(WHAT YOU WILL DO): When duplicating the records beneath this instruction, omit every picture and keep all else exact.

START EXERCISE MATERIALS

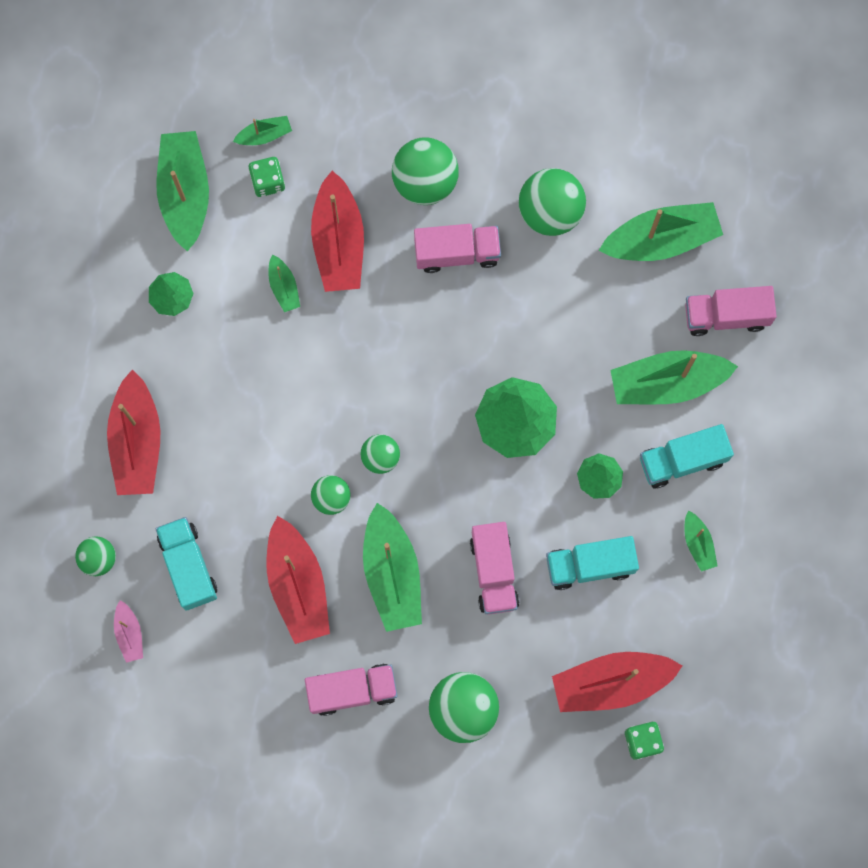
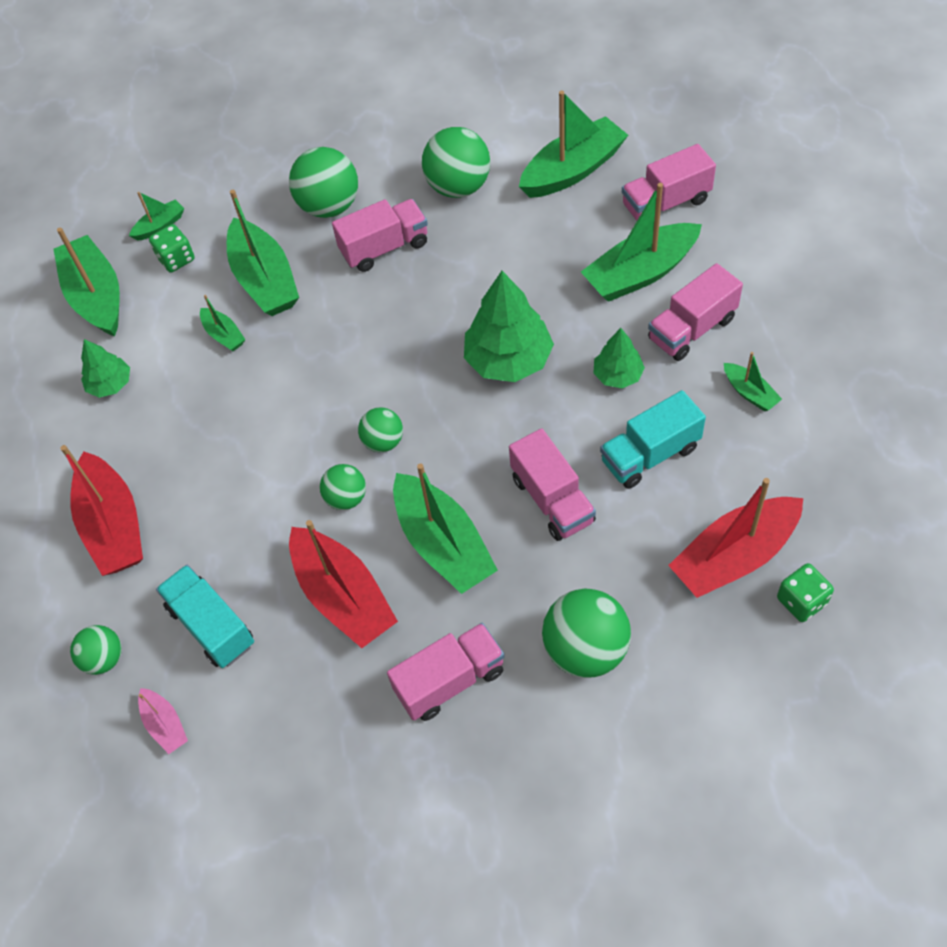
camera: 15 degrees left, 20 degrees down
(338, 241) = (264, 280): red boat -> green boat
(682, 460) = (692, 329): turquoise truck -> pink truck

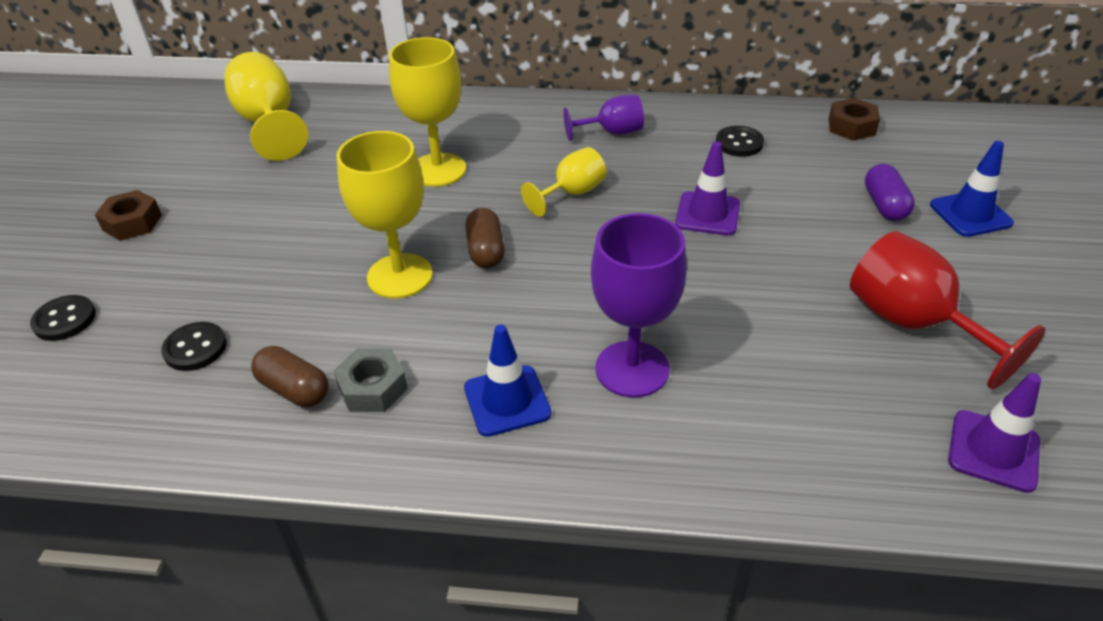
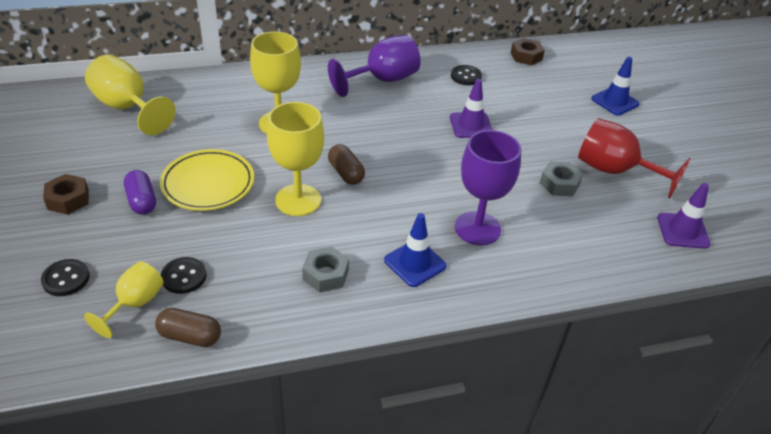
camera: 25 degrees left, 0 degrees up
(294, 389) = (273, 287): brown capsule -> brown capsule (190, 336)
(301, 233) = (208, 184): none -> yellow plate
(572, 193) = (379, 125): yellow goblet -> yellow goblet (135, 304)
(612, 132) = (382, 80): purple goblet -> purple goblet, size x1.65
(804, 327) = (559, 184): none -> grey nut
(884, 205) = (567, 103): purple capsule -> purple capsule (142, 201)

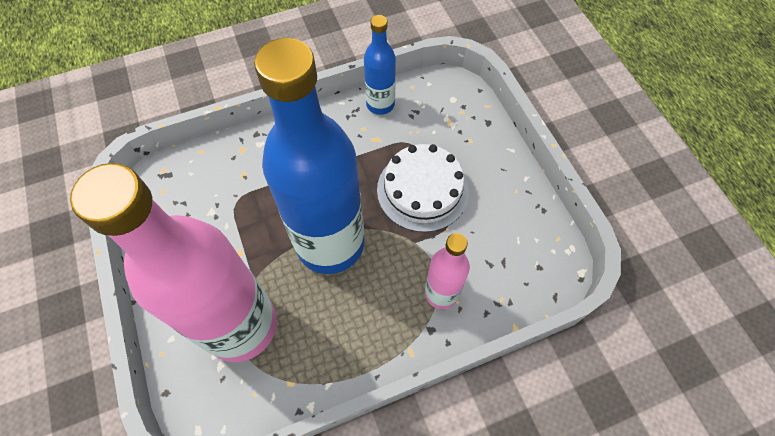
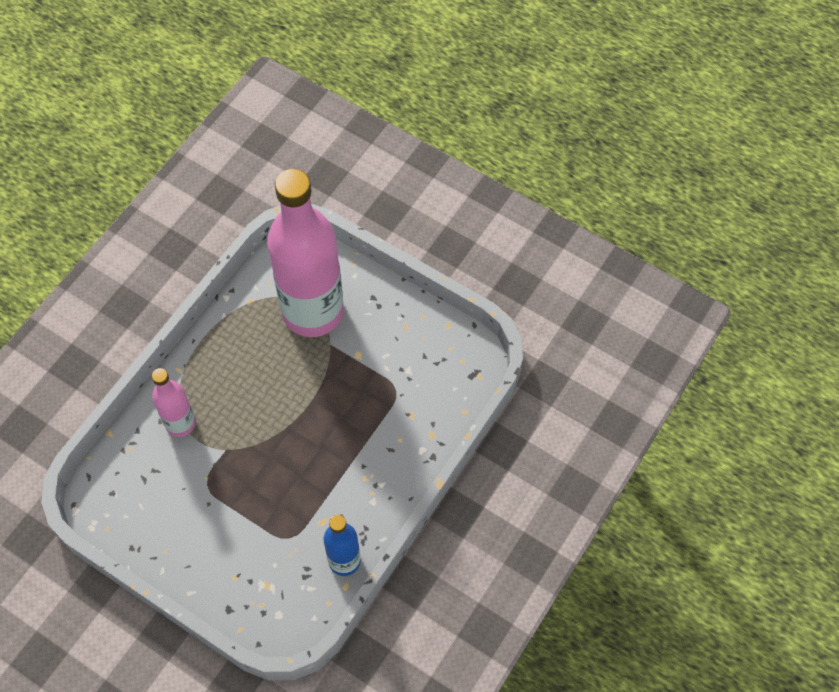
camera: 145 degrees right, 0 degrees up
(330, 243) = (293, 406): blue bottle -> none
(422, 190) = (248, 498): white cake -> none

END EXERCISE MATERIALS

(SOLUTION FOR THIS PROBLEM):
camera: 15 degrees left, 20 degrees down
(338, 241) = (264, 280): red boat -> green boat
(682, 460) = (692, 329): turquoise truck -> pink truck

camera: 25 degrees left, 0 degrees up
(294, 389) = (273, 287): brown capsule -> brown capsule (190, 336)
(301, 233) = (208, 184): none -> yellow plate
(572, 193) = (379, 125): yellow goblet -> yellow goblet (135, 304)
(612, 132) = (382, 80): purple goblet -> purple goblet, size x1.65
(804, 327) = (559, 184): none -> grey nut
(884, 205) = (567, 103): purple capsule -> purple capsule (142, 201)

camera: 145 degrees right, 0 degrees up
(330, 243) = (293, 406): blue bottle -> none
(422, 190) = (248, 498): white cake -> none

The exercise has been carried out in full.